--- START ---
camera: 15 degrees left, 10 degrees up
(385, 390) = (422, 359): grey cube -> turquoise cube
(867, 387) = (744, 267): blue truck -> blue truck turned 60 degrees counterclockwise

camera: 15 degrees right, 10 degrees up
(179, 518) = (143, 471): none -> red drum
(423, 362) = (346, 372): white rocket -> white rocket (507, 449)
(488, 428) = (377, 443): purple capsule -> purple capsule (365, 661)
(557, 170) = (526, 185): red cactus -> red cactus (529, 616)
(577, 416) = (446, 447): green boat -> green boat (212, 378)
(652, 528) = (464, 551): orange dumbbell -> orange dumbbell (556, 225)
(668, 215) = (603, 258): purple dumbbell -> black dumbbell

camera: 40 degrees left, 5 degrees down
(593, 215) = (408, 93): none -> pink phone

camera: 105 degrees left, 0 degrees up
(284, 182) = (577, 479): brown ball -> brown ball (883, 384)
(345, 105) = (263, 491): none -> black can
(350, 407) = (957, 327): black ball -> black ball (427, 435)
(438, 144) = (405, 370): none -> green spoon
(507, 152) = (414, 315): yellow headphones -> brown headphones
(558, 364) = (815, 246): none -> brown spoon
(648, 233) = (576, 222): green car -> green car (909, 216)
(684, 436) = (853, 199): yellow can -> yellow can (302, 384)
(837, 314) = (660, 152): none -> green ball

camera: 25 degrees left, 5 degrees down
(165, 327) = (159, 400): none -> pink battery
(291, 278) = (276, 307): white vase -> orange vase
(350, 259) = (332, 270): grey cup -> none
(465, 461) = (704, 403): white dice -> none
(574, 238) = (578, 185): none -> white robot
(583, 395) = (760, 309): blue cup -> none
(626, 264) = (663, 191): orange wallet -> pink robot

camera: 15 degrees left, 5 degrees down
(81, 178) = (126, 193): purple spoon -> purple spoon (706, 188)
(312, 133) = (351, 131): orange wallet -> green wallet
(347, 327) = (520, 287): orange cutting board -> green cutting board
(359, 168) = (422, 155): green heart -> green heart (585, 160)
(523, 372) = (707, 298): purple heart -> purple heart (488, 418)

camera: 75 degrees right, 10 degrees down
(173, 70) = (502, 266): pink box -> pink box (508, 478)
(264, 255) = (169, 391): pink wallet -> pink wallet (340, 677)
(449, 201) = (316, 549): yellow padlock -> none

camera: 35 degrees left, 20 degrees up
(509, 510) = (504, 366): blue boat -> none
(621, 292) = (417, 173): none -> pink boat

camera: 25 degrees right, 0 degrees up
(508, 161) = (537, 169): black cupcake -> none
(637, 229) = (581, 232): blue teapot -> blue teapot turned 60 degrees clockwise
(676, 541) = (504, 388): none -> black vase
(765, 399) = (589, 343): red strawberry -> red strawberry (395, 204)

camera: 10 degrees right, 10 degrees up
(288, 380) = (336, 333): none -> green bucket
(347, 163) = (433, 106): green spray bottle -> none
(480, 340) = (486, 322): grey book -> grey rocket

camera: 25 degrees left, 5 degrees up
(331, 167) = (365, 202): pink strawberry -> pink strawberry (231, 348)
--- END ---
**Task prompt**
Please transcribe exactly the lines above from the line that has "(312, 133) = (351, 131): orange" up to and including the line that has "(523, 372) = (707, 298): purple"; no other line belongs in the answer.

**Answer for this exercise**
(312, 133) = (351, 131): orange wallet -> green wallet
(347, 327) = (520, 287): orange cutting board -> green cutting board
(359, 168) = (422, 155): green heart -> green heart (585, 160)
(523, 372) = (707, 298): purple heart -> purple heart (488, 418)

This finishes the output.